• **Exercise directions**
Copy out the lines exactly, from the first one up to and including the line that contains "blue cross at".
[Start of Provided data]
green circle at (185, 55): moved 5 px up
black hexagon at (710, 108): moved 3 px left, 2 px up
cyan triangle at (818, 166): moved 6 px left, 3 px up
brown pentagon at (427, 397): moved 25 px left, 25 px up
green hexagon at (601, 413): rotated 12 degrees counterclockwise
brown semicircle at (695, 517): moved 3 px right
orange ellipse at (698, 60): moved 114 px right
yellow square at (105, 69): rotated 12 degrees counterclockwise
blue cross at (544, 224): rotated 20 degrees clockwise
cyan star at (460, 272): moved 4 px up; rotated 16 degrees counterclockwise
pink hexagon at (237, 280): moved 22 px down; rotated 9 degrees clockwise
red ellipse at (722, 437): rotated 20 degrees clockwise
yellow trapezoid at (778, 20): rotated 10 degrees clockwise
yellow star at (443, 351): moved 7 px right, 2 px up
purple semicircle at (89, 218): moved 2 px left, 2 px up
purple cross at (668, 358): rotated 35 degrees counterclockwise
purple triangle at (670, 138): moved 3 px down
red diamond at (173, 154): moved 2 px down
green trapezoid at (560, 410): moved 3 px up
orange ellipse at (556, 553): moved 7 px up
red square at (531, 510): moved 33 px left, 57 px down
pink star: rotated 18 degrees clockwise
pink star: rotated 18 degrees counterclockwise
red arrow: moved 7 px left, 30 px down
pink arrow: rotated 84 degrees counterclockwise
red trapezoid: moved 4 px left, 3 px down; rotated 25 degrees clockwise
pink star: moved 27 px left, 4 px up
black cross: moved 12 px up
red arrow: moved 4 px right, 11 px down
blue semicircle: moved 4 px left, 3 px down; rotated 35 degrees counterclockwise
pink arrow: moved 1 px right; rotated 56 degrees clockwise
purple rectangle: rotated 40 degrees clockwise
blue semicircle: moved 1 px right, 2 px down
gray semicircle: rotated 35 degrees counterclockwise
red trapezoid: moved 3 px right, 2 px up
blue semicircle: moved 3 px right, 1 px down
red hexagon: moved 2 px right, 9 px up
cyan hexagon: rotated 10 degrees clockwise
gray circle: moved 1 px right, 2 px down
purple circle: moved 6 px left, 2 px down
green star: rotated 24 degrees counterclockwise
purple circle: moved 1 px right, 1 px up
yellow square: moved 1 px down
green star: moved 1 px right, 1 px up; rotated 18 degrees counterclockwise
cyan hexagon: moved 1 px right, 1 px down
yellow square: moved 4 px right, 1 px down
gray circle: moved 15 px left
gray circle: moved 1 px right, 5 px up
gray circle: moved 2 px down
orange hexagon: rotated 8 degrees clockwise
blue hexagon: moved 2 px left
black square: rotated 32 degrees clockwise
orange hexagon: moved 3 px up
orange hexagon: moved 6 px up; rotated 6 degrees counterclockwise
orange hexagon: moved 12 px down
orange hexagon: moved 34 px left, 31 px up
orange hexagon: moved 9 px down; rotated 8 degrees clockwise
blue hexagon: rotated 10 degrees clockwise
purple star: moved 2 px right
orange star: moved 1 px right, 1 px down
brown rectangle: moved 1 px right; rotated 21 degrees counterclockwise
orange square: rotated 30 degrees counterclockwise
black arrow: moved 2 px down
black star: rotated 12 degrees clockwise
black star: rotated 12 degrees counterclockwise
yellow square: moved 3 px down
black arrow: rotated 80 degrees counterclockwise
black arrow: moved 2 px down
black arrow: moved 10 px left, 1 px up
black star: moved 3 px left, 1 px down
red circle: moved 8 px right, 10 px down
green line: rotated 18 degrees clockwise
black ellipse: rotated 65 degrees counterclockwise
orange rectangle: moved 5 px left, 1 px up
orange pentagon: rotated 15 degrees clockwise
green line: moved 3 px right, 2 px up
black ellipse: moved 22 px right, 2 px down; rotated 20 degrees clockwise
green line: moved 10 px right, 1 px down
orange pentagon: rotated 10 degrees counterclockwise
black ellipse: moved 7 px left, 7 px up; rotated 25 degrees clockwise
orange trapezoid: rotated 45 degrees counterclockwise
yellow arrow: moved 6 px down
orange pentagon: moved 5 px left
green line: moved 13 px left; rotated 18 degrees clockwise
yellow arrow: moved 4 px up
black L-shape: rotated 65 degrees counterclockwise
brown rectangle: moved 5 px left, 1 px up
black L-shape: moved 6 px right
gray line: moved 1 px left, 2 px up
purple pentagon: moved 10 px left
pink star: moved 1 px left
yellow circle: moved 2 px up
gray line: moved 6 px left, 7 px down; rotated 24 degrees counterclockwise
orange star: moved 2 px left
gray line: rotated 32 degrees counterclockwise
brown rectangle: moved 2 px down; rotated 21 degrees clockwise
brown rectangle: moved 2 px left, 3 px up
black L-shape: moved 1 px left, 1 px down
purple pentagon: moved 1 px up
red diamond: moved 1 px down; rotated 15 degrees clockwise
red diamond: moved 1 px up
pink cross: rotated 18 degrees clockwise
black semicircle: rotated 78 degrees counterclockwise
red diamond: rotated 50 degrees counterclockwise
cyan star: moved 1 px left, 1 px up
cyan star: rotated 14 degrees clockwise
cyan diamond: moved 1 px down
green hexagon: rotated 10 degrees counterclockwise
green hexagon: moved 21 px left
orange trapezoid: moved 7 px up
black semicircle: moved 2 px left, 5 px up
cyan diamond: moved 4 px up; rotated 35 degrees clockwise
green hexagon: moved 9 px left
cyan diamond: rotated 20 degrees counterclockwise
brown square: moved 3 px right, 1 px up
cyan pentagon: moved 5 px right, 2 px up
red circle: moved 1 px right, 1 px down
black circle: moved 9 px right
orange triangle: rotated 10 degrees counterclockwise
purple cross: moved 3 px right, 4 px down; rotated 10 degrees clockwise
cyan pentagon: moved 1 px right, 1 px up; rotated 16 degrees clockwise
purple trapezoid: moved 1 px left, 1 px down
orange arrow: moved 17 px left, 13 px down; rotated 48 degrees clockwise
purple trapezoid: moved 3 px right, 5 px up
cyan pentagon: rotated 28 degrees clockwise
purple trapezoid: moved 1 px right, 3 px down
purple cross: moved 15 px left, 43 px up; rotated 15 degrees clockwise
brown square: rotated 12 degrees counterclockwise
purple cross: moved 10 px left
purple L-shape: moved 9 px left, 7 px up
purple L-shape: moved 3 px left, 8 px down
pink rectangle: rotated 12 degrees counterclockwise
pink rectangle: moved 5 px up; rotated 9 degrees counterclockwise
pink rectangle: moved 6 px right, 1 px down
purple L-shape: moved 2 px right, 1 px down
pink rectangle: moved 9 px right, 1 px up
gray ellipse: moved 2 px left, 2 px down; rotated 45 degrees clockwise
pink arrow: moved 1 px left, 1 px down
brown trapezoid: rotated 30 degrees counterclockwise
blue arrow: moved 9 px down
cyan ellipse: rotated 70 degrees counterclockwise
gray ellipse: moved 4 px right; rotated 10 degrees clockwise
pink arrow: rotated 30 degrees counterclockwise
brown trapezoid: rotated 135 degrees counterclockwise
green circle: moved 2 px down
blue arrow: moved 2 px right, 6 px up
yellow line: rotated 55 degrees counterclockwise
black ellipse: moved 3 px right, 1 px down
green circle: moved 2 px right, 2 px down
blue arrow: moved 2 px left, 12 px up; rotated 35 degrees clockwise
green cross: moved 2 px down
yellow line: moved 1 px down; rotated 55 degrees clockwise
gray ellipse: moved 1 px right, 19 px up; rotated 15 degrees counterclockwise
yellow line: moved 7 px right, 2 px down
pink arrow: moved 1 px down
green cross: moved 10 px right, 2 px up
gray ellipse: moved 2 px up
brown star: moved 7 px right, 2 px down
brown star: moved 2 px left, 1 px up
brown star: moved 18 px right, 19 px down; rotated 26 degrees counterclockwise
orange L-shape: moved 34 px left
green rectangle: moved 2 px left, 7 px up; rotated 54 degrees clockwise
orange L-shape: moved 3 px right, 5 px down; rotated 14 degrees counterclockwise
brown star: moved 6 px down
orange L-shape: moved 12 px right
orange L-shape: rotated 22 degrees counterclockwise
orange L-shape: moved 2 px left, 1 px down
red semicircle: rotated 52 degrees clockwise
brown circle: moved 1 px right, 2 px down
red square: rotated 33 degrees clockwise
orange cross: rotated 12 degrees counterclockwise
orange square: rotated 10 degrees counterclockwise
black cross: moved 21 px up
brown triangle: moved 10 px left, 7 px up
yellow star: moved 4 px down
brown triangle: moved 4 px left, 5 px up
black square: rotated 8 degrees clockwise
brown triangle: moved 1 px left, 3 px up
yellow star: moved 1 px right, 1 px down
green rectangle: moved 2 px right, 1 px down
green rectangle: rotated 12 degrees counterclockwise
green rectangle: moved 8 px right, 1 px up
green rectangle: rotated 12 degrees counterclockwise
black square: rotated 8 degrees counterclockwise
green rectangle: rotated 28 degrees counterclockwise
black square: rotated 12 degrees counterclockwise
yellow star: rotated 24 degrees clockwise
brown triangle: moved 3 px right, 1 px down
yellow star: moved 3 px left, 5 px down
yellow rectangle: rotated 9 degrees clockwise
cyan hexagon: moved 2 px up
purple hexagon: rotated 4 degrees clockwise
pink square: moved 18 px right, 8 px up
[End of Provided data]
• **Response to this exercise**
green circle at (185, 55): moved 5 px up
black hexagon at (710, 108): moved 3 px left, 2 px up
cyan triangle at (818, 166): moved 6 px left, 3 px up
brown pentagon at (427, 397): moved 25 px left, 25 px up
green hexagon at (601, 413): rotated 12 degrees counterclockwise
brown semicircle at (695, 517): moved 3 px right
orange ellipse at (698, 60): moved 114 px right
yellow square at (105, 69): rotated 12 degrees counterclockwise
blue cross at (544, 224): rotated 20 degrees clockwise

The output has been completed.